**Job**
Below are the entries; state how many of their lines contain the string "turquoise", and nothing more.

**Information provided**

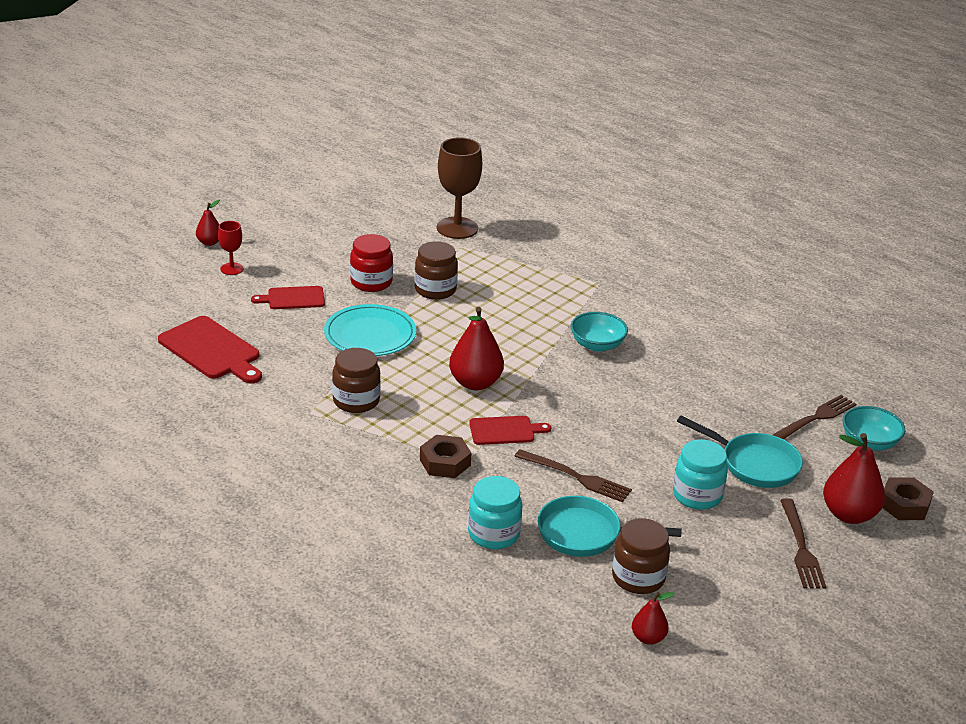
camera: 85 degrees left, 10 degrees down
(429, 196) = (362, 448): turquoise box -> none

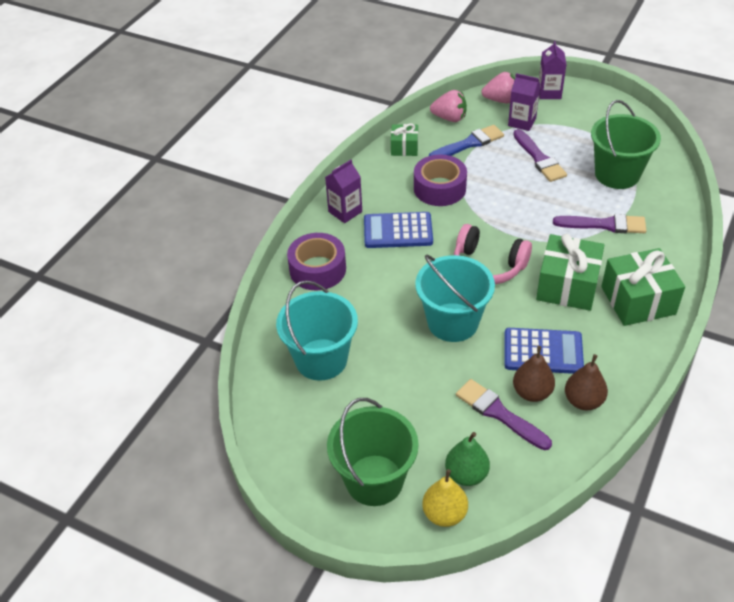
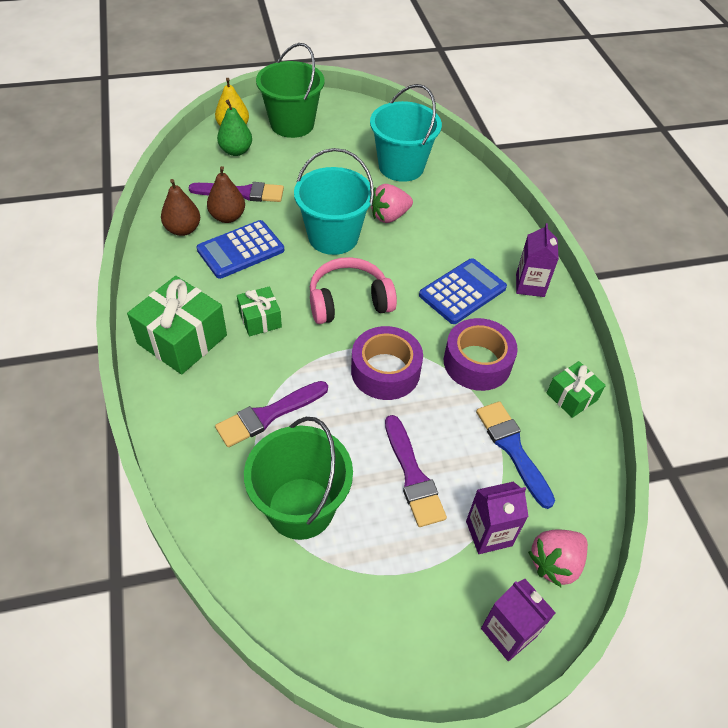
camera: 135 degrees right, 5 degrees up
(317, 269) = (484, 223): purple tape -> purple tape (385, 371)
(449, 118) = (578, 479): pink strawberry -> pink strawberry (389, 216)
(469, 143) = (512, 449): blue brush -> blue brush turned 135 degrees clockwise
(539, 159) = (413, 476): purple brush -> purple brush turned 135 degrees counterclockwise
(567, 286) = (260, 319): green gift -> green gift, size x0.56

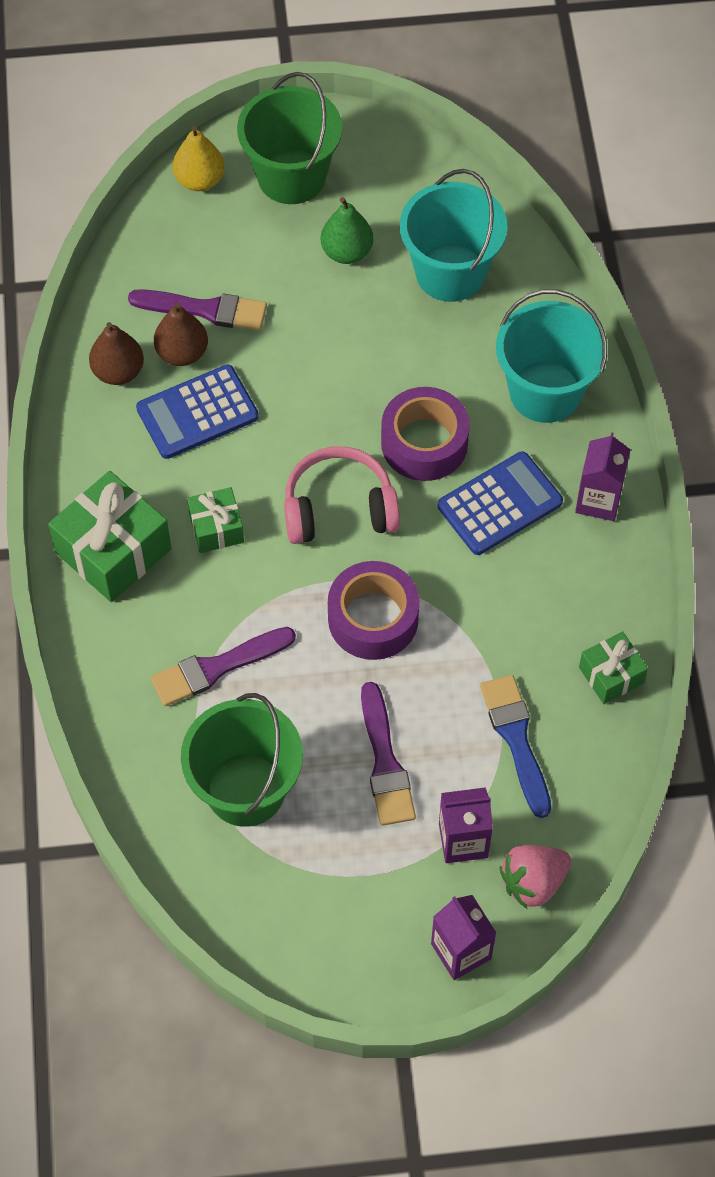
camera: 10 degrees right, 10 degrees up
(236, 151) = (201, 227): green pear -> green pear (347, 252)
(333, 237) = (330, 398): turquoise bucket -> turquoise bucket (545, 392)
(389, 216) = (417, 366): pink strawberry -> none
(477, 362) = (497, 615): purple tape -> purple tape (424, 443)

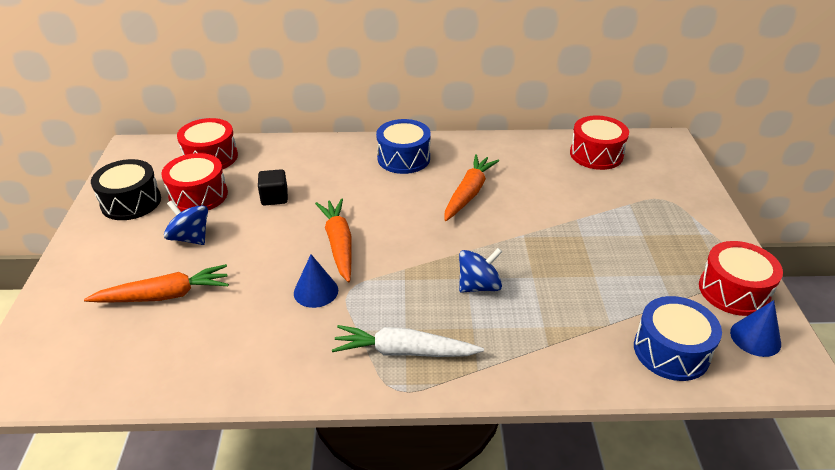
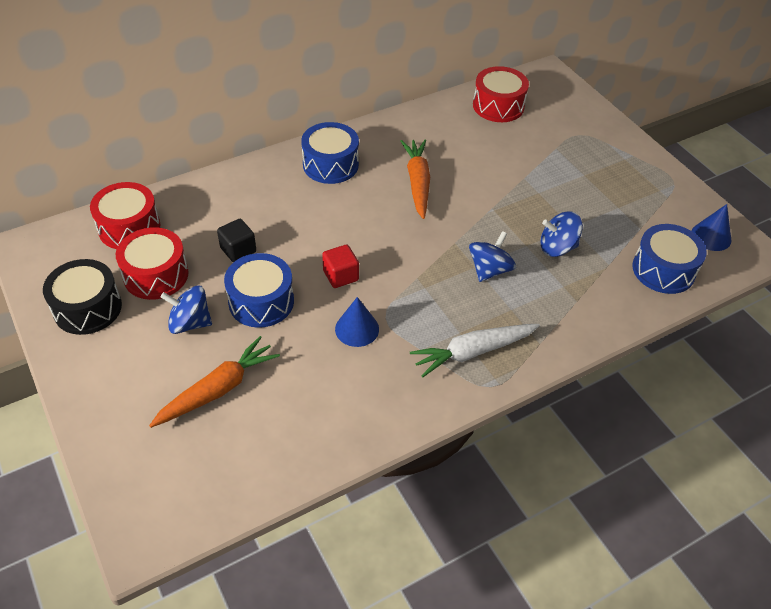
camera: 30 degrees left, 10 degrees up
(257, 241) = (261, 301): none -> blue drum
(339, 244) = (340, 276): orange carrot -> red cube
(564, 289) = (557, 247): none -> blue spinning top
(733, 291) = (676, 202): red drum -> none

**Result**
2